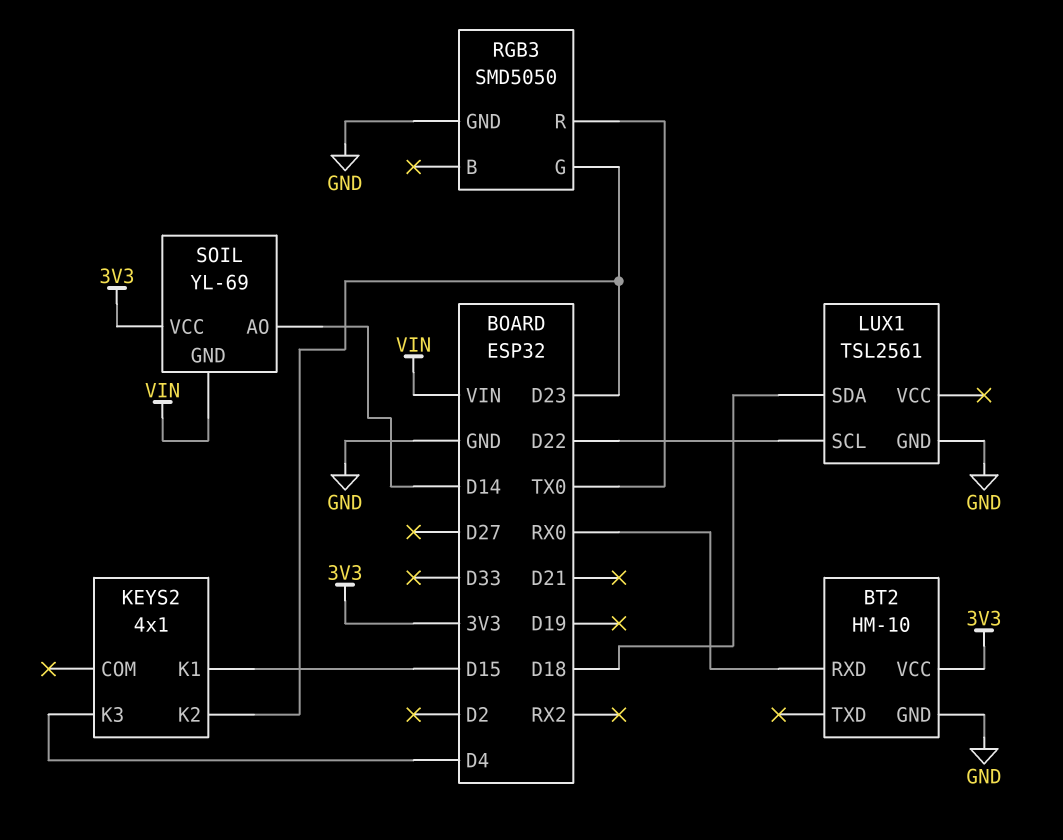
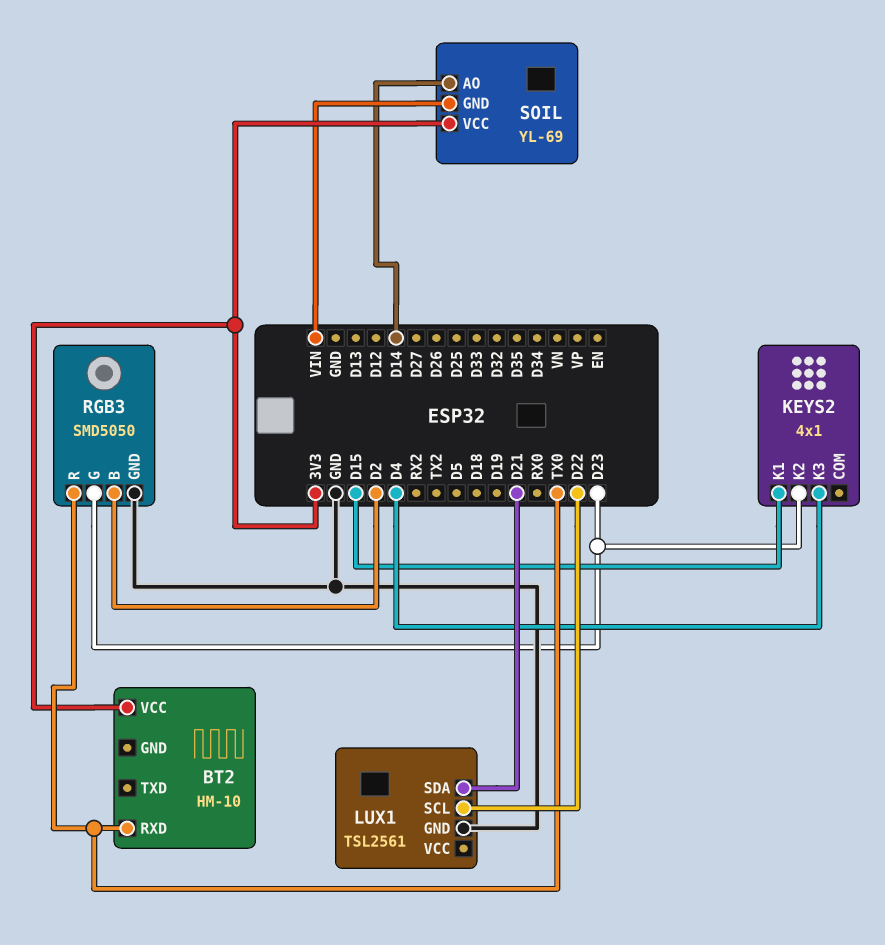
BT2 pin GND: GND -> none
BT2 pin RXD: RX0 -> TX0
LUX1 pin SDA: D18 -> D21
RGB3 pin B: none -> D2

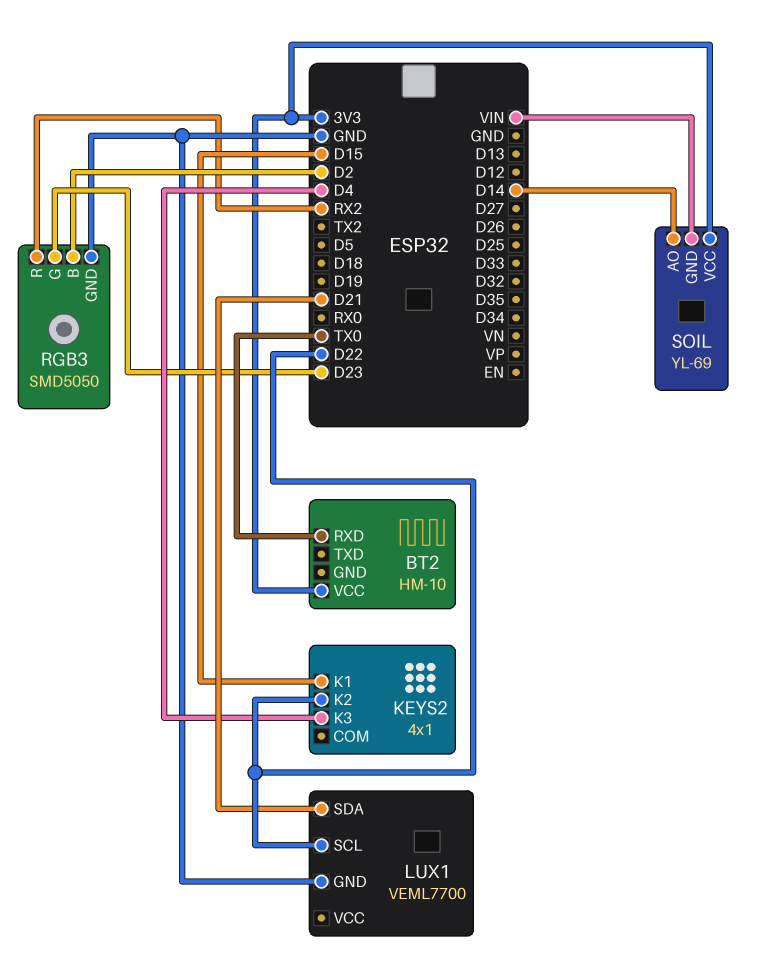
KEYS2 pin K2: D23 -> D22
LUX1: TSL2561 -> VEML7700
RGB3 pin R: TX0 -> RX2

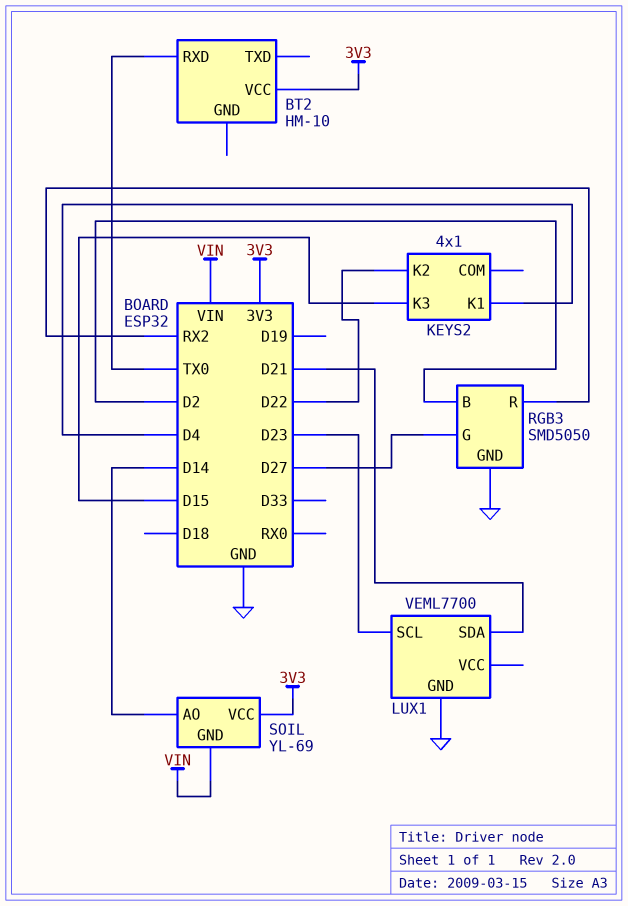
KEYS2 pin K1: D15 -> D4
KEYS2 pin K3: D4 -> D15
LUX1 pin SCL: D22 -> D23
RGB3 pin G: D23 -> D27

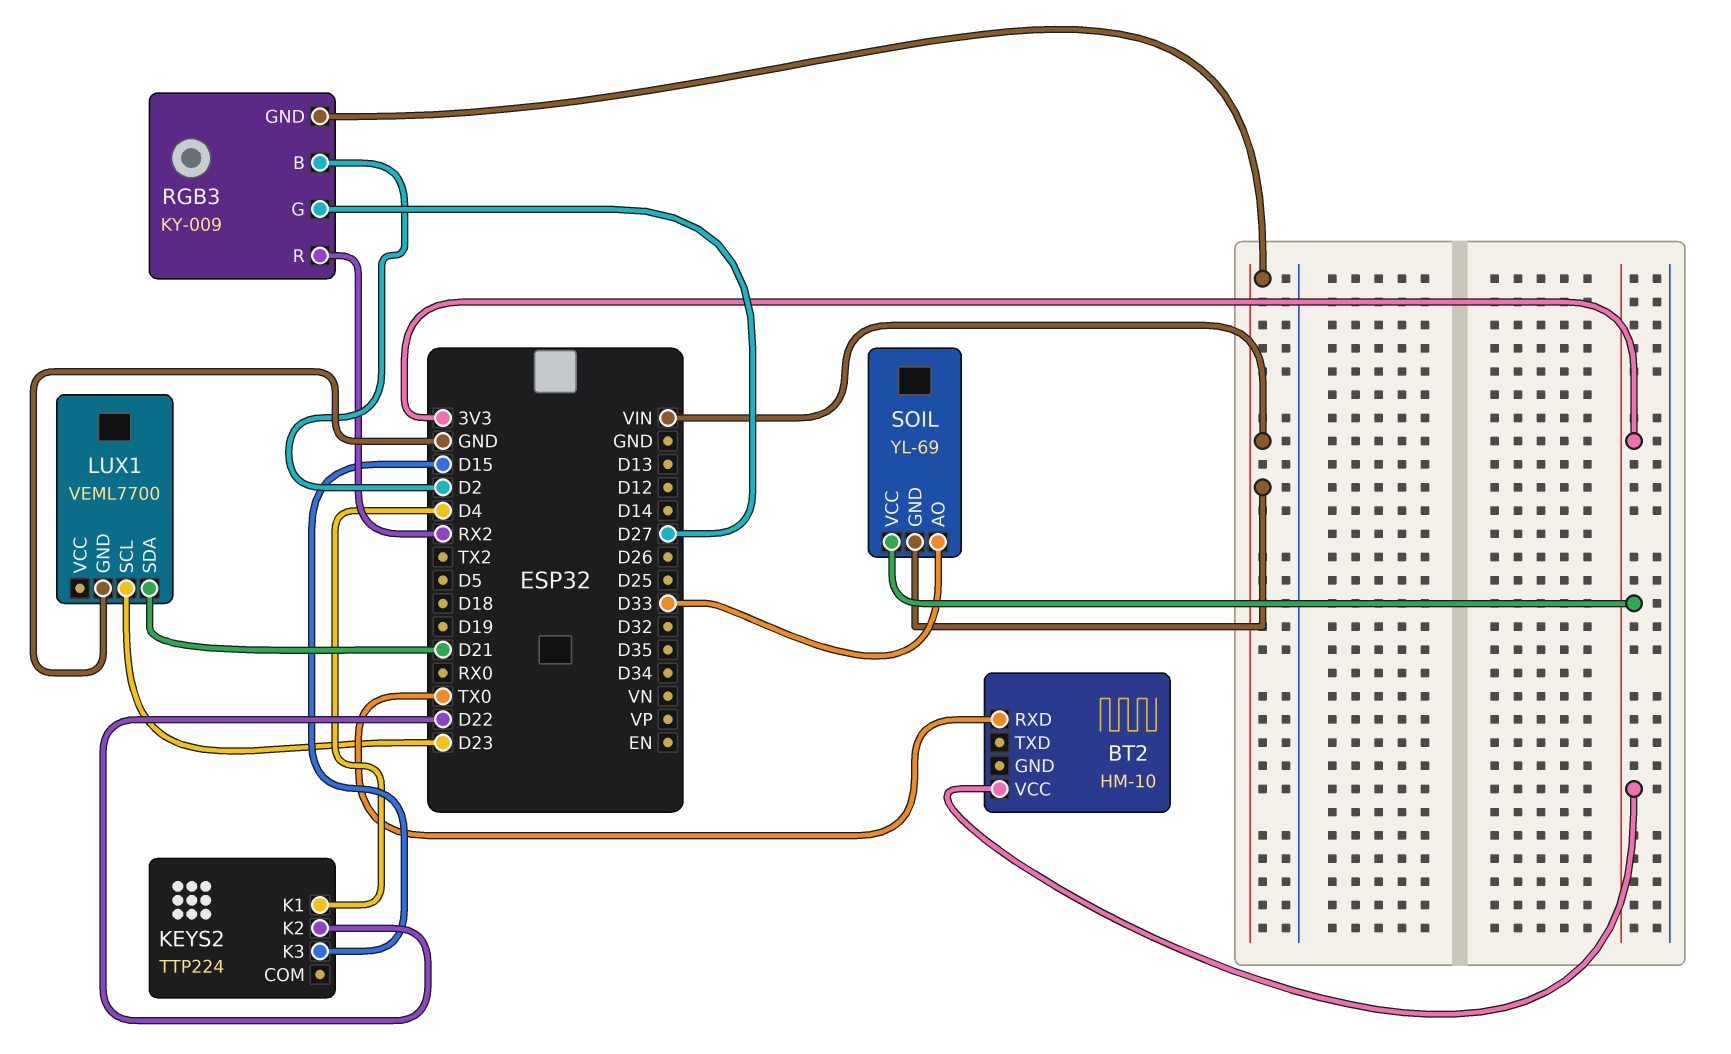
KEYS2: 4x1 -> TTP224
RGB3: SMD5050 -> KY-009
RGB3 pin GND: GND -> VIN
SOIL pin AO: D14 -> D33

__________________________________________________

• ACTIVITY: For this exercise, return every line from the data that holds the string "none".

• OUTPUT OF THE EXERCISE:
BT2 pin GND: GND -> none
RGB3 pin B: none -> D2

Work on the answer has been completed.